_Обязательное задание_. Перепишите дословно все строки, начиная со строки, содержащей «yellow line: rotated 32 degrees clockwise», и вплоть до строки, содержащей «gray hexagon: rotated», включая обе эти строки. Изображения в ответ не включайте.

_Исходные данные_.
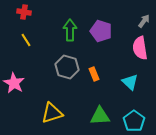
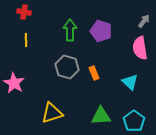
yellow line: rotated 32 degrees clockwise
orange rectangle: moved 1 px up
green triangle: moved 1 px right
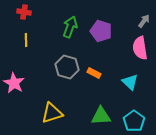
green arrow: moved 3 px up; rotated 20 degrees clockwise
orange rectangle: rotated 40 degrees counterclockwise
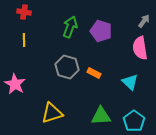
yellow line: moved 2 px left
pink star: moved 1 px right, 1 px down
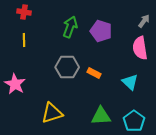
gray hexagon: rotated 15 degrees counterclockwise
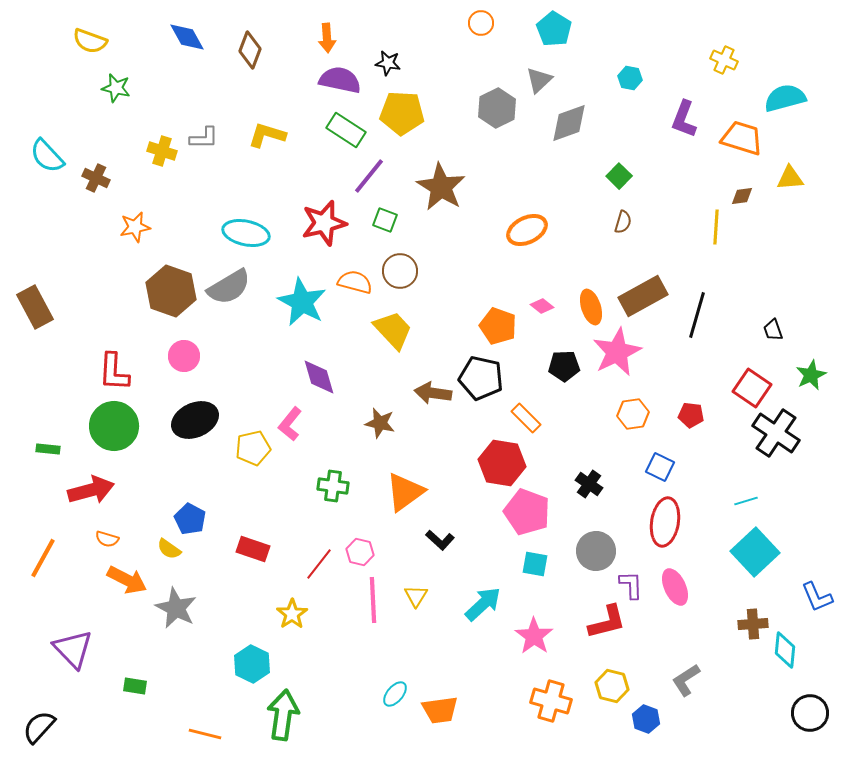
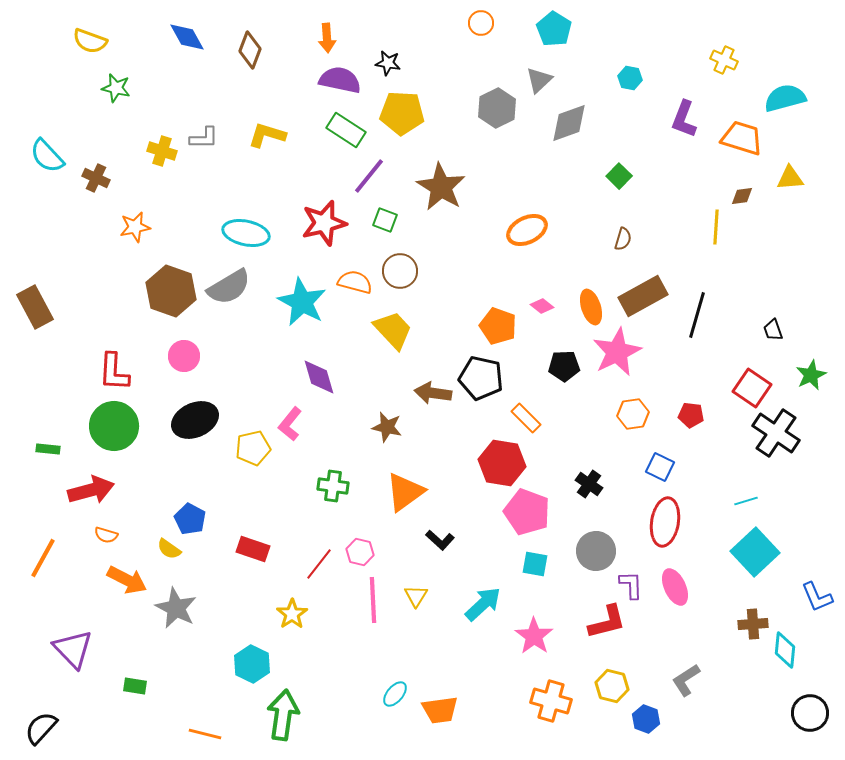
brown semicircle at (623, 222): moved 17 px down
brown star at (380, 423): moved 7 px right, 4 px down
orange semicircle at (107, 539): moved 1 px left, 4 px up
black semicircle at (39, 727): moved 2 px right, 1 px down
---
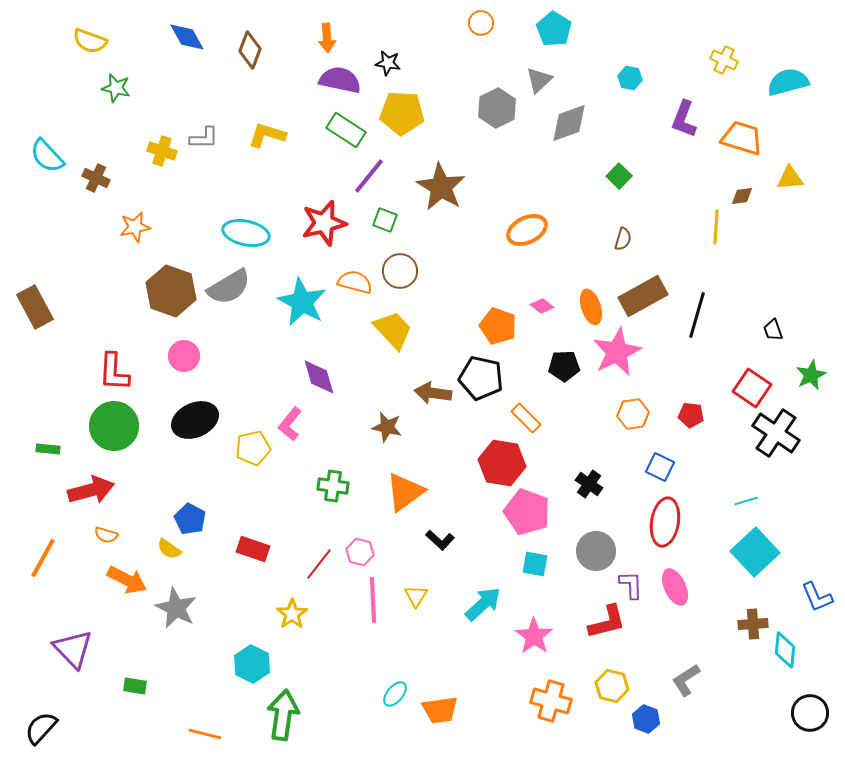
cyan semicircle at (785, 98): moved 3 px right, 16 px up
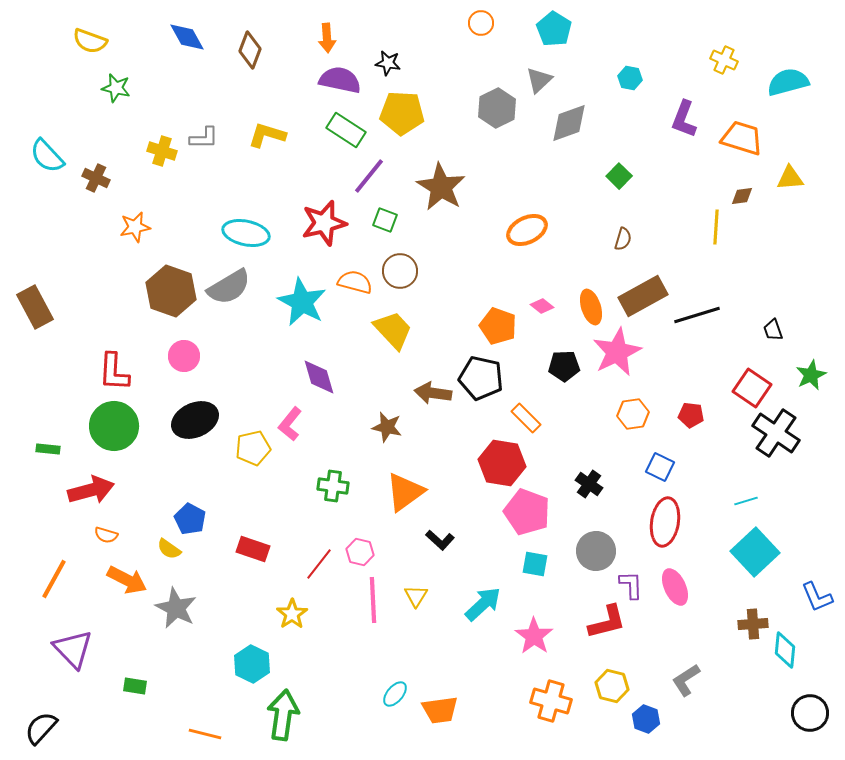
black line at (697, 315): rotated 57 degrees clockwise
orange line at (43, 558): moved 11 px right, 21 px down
...
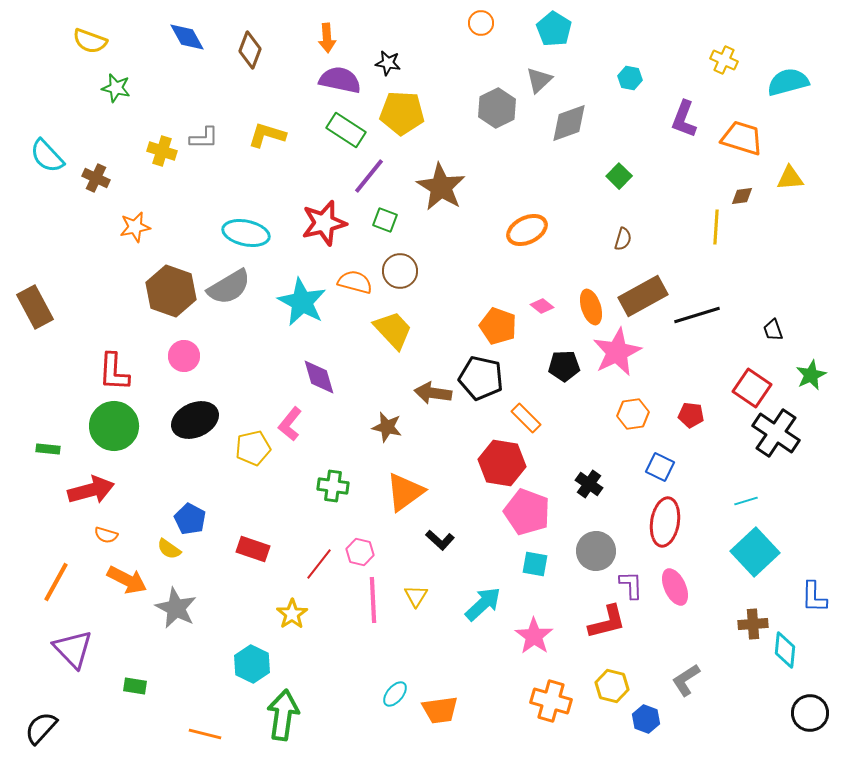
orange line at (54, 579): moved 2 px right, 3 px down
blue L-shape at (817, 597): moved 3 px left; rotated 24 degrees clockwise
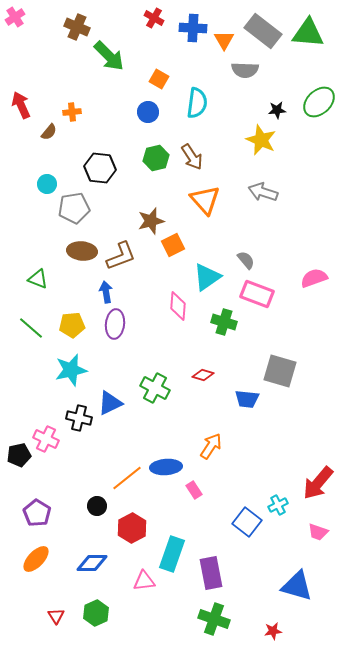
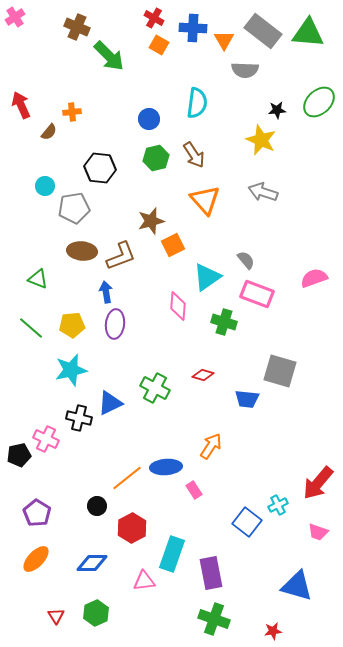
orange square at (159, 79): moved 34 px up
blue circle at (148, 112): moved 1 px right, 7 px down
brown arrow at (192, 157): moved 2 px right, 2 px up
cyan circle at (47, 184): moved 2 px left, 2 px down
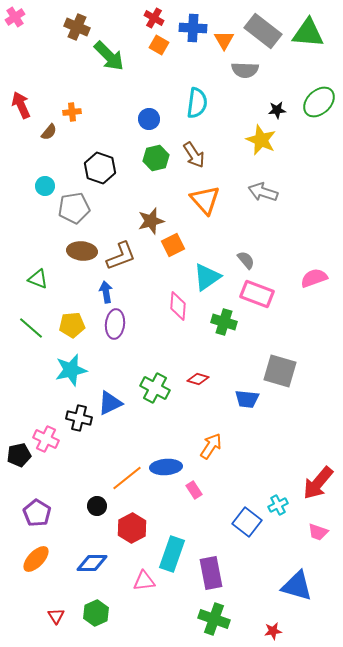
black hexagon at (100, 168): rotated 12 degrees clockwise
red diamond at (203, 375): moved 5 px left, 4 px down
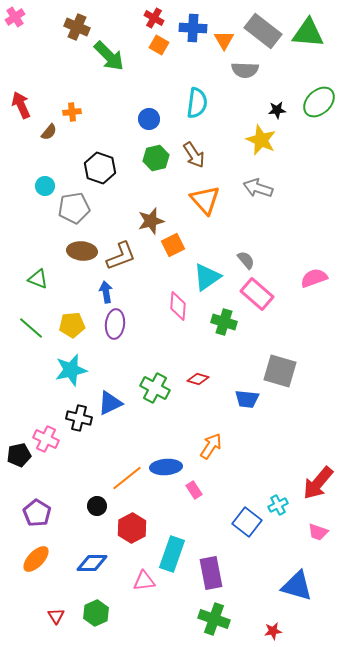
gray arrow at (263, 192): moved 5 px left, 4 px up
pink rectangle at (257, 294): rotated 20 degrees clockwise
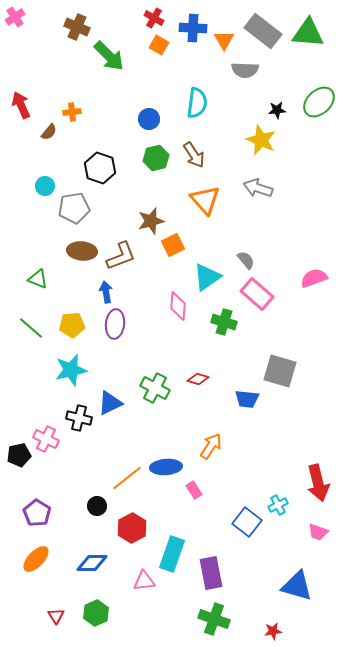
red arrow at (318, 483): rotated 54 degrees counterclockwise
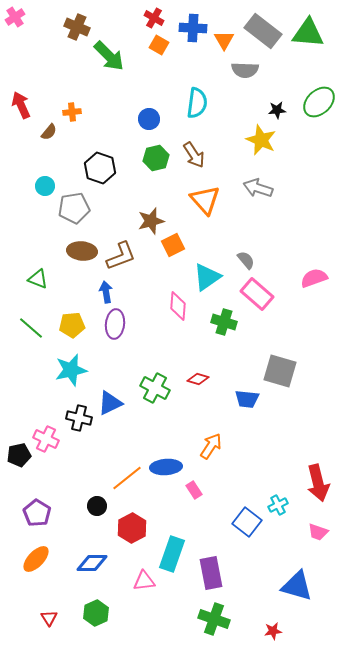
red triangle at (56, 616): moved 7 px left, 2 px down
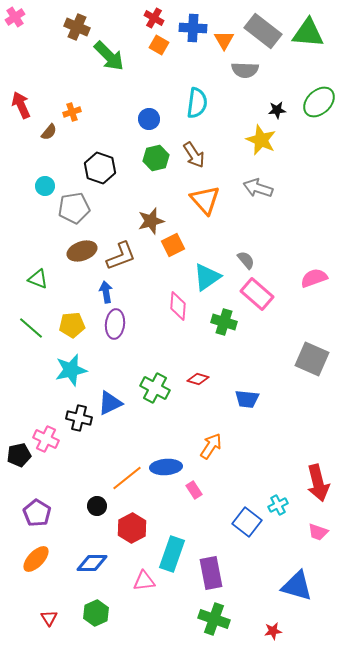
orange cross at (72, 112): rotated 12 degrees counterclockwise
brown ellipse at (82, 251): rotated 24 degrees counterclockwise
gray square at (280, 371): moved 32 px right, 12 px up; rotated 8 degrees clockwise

_Решённое упражнение_.
yellow line: rotated 32 degrees clockwise
orange rectangle: moved 1 px up
green triangle: moved 1 px right
green arrow: moved 3 px up; rotated 20 degrees clockwise
orange rectangle: rotated 40 degrees counterclockwise
yellow line: moved 2 px left
pink star: moved 1 px right, 1 px down
gray hexagon: rotated 15 degrees counterclockwise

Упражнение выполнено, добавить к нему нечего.